* [Information shown]:
□ □ □
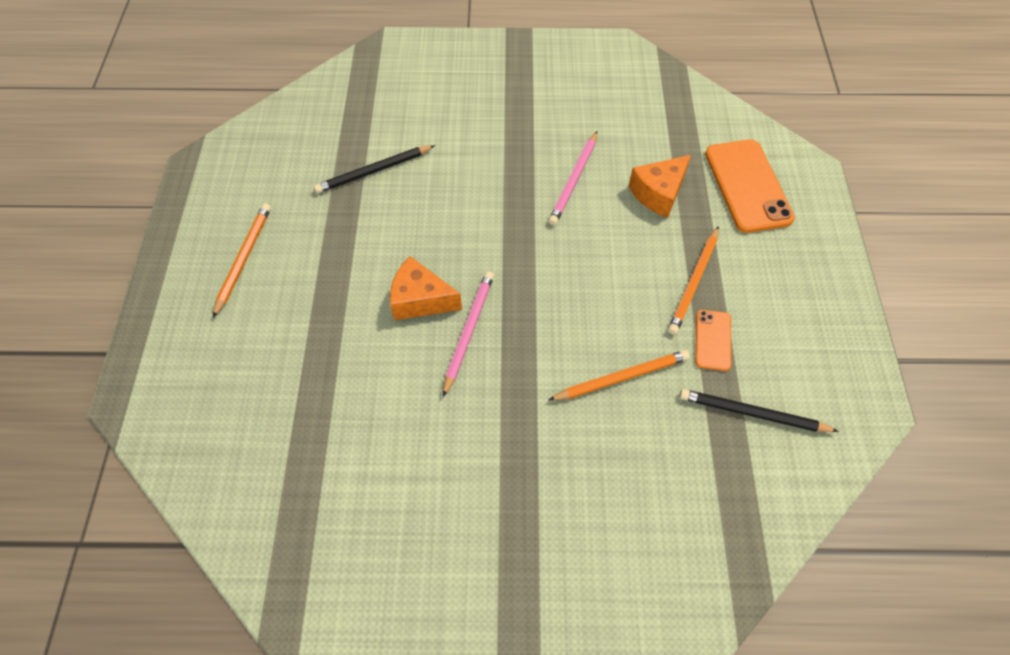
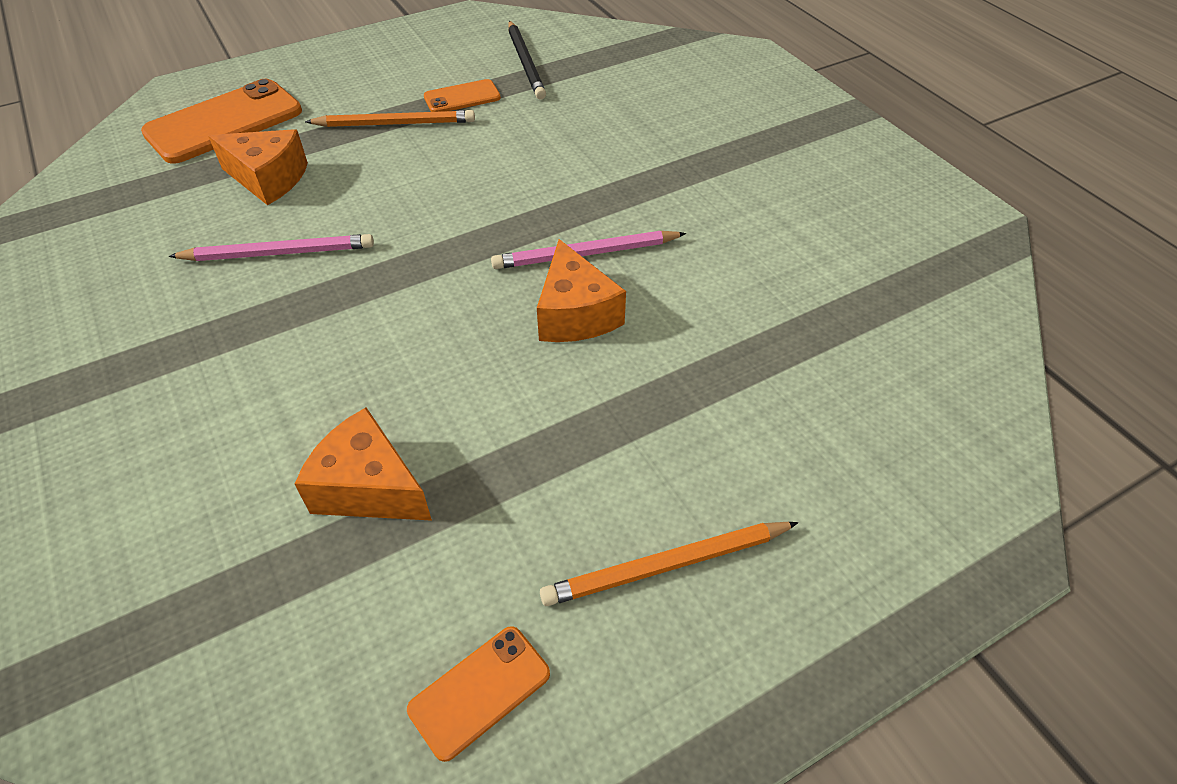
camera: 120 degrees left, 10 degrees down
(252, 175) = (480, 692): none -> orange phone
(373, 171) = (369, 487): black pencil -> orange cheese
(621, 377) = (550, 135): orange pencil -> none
□ □ □
* [What you need to do]: Print verbatim every line above, apart from the pictures.

* [Completed task]:
camera: 120 degrees left, 10 degrees down
(252, 175) = (480, 692): none -> orange phone
(373, 171) = (369, 487): black pencil -> orange cheese
(621, 377) = (550, 135): orange pencil -> none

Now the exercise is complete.